Goal of the exercise =
Word for word, transcribe the records that follow.

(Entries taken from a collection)
********

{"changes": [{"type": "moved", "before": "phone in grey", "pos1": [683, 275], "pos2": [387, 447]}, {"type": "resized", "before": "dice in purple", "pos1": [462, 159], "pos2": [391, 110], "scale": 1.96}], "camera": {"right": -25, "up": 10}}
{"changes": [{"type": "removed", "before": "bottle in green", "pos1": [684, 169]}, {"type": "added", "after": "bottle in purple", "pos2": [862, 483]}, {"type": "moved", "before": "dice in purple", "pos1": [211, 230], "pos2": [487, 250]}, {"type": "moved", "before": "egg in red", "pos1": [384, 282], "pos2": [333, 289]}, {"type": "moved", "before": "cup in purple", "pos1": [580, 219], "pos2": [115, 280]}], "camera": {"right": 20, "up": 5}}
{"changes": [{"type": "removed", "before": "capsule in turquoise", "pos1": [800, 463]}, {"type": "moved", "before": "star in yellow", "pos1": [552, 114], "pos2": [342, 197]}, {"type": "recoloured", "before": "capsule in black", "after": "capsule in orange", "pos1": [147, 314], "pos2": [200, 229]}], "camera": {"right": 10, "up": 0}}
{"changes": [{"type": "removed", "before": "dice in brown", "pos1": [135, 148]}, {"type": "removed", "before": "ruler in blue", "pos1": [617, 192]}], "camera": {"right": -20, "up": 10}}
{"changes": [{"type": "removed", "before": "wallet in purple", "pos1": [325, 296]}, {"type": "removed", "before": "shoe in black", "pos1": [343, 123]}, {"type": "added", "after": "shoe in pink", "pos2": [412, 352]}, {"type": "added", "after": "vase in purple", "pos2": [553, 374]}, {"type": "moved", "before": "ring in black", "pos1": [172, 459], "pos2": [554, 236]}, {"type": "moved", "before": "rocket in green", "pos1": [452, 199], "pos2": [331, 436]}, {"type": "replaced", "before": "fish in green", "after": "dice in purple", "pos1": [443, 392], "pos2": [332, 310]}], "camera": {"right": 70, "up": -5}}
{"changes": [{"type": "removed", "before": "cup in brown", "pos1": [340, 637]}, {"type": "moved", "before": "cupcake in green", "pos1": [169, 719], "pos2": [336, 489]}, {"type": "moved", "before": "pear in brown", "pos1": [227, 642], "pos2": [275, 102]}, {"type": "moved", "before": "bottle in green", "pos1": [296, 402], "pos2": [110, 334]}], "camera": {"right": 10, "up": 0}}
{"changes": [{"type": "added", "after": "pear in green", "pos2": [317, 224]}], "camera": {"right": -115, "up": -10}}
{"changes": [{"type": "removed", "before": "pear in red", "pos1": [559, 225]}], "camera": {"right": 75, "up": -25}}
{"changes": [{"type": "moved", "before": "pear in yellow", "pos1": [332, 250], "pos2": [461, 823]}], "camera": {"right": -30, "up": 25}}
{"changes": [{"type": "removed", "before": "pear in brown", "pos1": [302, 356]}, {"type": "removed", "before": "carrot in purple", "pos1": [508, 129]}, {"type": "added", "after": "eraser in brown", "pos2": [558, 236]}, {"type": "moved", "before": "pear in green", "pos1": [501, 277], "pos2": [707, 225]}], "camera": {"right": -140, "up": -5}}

********

Task response =
{"changes": [{"type": "moved", "before": "phone in grey", "pos1": [683, 275], "pos2": [387, 447]}, {"type": "resized", "before": "dice in purple", "pos1": [462, 159], "pos2": [391, 110], "scale": 1.96}], "camera": {"right": -25, "up": 10}}
{"changes": [{"type": "removed", "before": "bottle in green", "pos1": [684, 169]}, {"type": "added", "after": "bottle in purple", "pos2": [862, 483]}, {"type": "moved", "before": "dice in purple", "pos1": [211, 230], "pos2": [487, 250]}, {"type": "moved", "before": "egg in red", "pos1": [384, 282], "pos2": [333, 289]}, {"type": "moved", "before": "cup in purple", "pos1": [580, 219], "pos2": [115, 280]}], "camera": {"right": 20, "up": 5}}
{"changes": [{"type": "removed", "before": "capsule in turquoise", "pos1": [800, 463]}, {"type": "moved", "before": "star in yellow", "pos1": [552, 114], "pos2": [342, 197]}, {"type": "recoloured", "before": "capsule in black", "after": "capsule in orange", "pos1": [147, 314], "pos2": [200, 229]}], "camera": {"right": 10, "up": 0}}
{"changes": [{"type": "removed", "before": "dice in brown", "pos1": [135, 148]}, {"type": "removed", "before": "ruler in blue", "pos1": [617, 192]}], "camera": {"right": -20, "up": 10}}
{"changes": [{"type": "removed", "before": "wallet in purple", "pos1": [325, 296]}, {"type": "removed", "before": "shoe in black", "pos1": [343, 123]}, {"type": "added", "after": "shoe in pink", "pos2": [412, 352]}, {"type": "added", "after": "vase in purple", "pos2": [553, 374]}, {"type": "moved", "before": "ring in black", "pos1": [172, 459], "pos2": [554, 236]}, {"type": "moved", "before": "rocket in green", "pos1": [452, 199], "pos2": [331, 436]}, {"type": "replaced", "before": "fish in green", "after": "dice in purple", "pos1": [443, 392], "pos2": [332, 310]}], "camera": {"right": 70, "up": -5}}
{"changes": [{"type": "removed", "before": "cup in brown", "pos1": [340, 637]}, {"type": "moved", "before": "cupcake in green", "pos1": [169, 719], "pos2": [336, 489]}, {"type": "moved", "before": "pear in brown", "pos1": [227, 642], "pos2": [275, 102]}, {"type": "moved", "before": "bottle in green", "pos1": [296, 402], "pos2": [110, 334]}], "camera": {"right": 10, "up": 0}}
{"changes": [{"type": "added", "after": "pear in green", "pos2": [317, 224]}], "camera": {"right": -115, "up": -10}}
{"changes": [{"type": "removed", "before": "pear in red", "pos1": [559, 225]}], "camera": {"right": 75, "up": -25}}
{"changes": [{"type": "moved", "before": "pear in yellow", "pos1": [332, 250], "pos2": [461, 823]}], "camera": {"right": -30, "up": 25}}
{"changes": [{"type": "removed", "before": "pear in brown", "pos1": [302, 356]}, {"type": "removed", "before": "carrot in purple", "pos1": [508, 129]}, {"type": "added", "after": "eraser in brown", "pos2": [558, 236]}, {"type": "moved", "before": "pear in green", "pos1": [501, 277], "pos2": [707, 225]}], "camera": {"right": -140, "up": -5}}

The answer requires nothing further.